### WHAT YOU SHOULD DO
Copy each line of the following material that has the string "cake".

### RECORDS PROVIDED

====

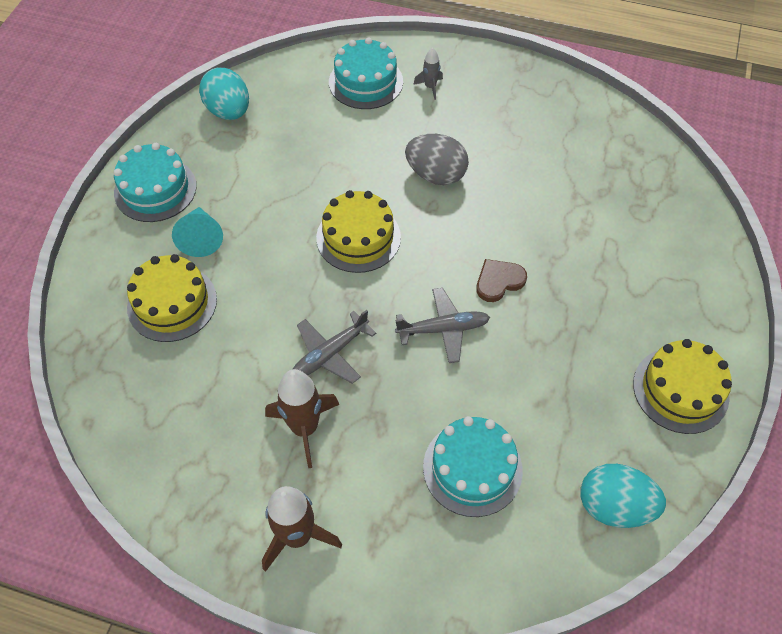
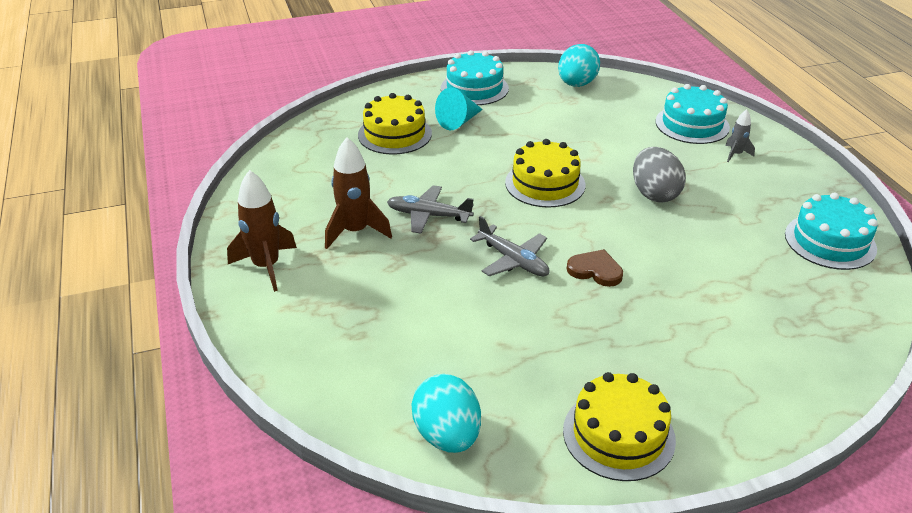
camera: 55 degrees right, 20 degrees down
turquoise cake [423,416,523,517] -> turquoise cake moved to [785,192,878,270]

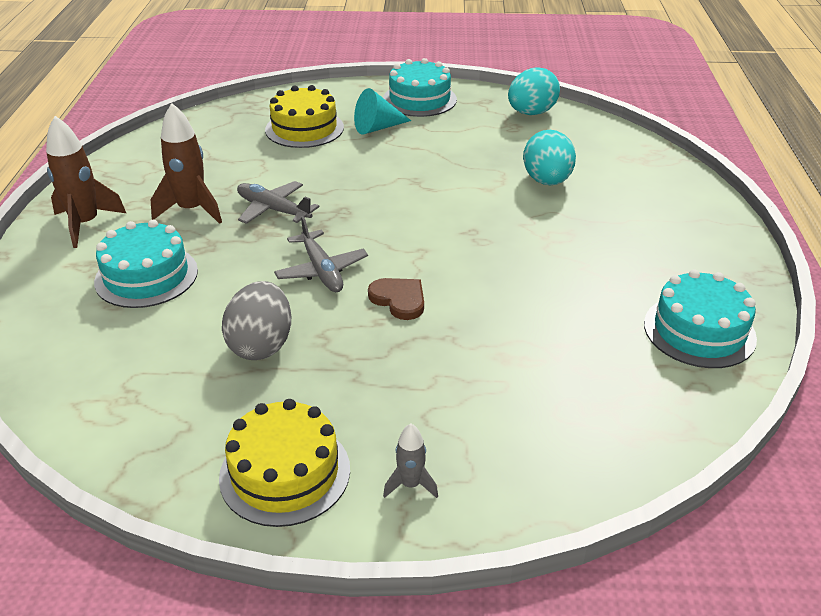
camera: 20 degrees right, 0 degrees up
turquoise egg [411,374,481,453] -> turquoise egg moved to [523,130,576,185]
yellow cake [505,139,585,208] -> none
grey egg [633,147,686,202] -> grey egg moved to [222,281,291,360]
turquoise cake [655,84,730,144] -> turquoise cake moved to [94,220,198,308]
grey rocket [725,109,755,162] -> grey rocket moved to [383,424,438,498]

====

### EXERCISE SOLUTION
turquoise cake [423,416,523,517] -> turquoise cake moved to [785,192,878,270]
yellow cake [505,139,585,208] -> none
turquoise cake [655,84,730,144] -> turquoise cake moved to [94,220,198,308]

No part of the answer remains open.